## Work instruction
Reproduce the entire listing exactly. Leave the pictures out.

## Stored data
↓
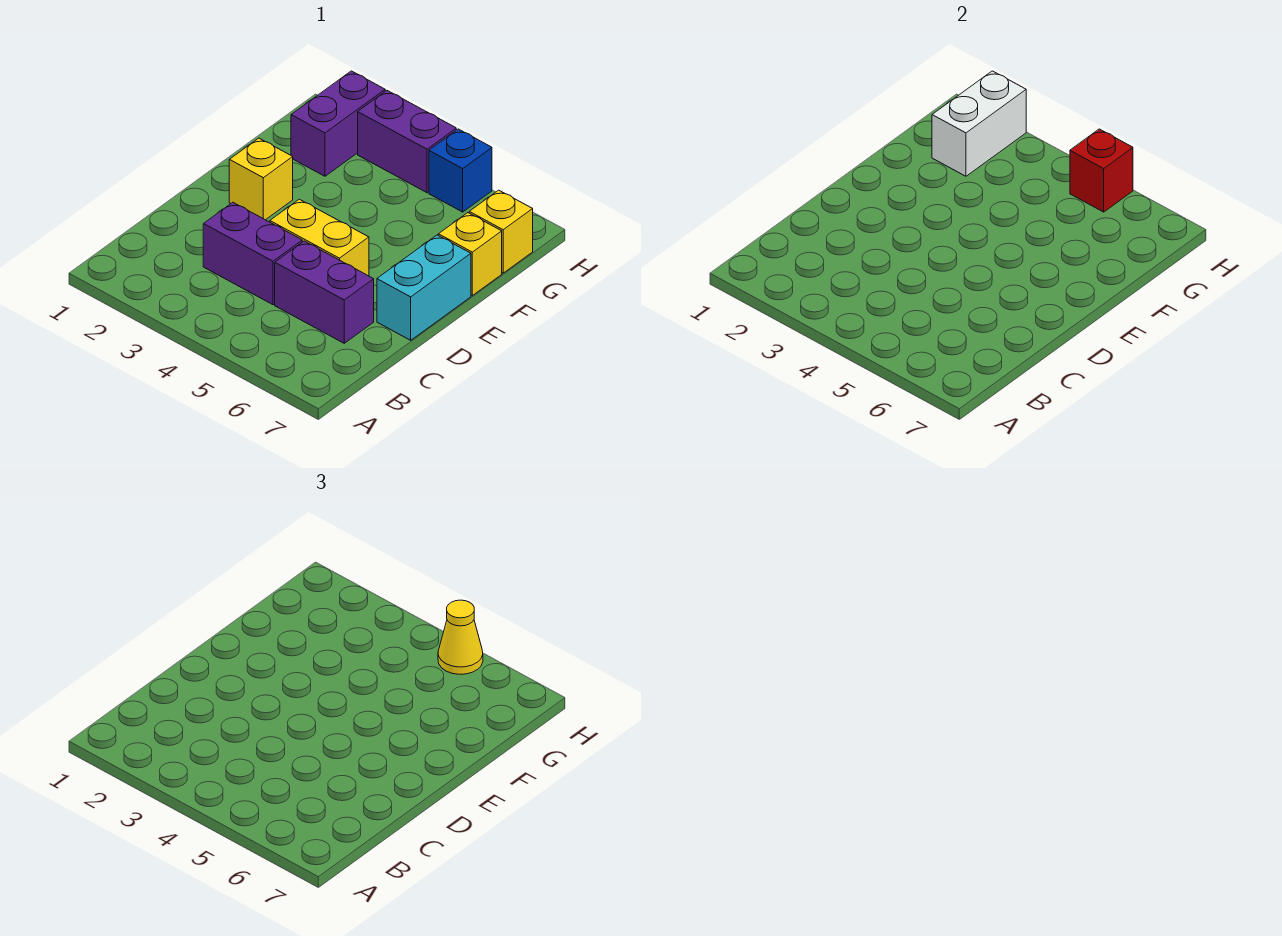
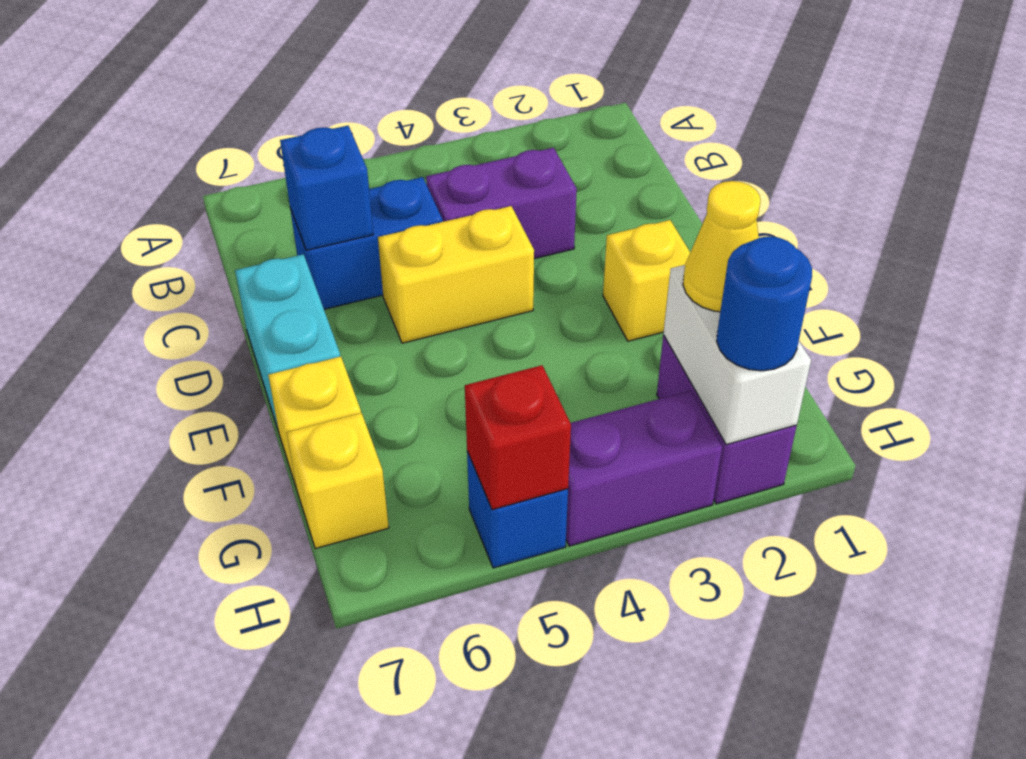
purple brick C5:C6 level 1 -> blue brick C5:C6 level 1
none -> blue brick C6 level 2
none -> blue round brick H2 level 3
yellow cone H5 level 3 -> yellow cone G2 level 3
↑
## Output for this task
purple brick C5:C6 level 1 -> blue brick C5:C6 level 1
none -> blue brick C6 level 2
none -> blue round brick H2 level 3
yellow cone H5 level 3 -> yellow cone G2 level 3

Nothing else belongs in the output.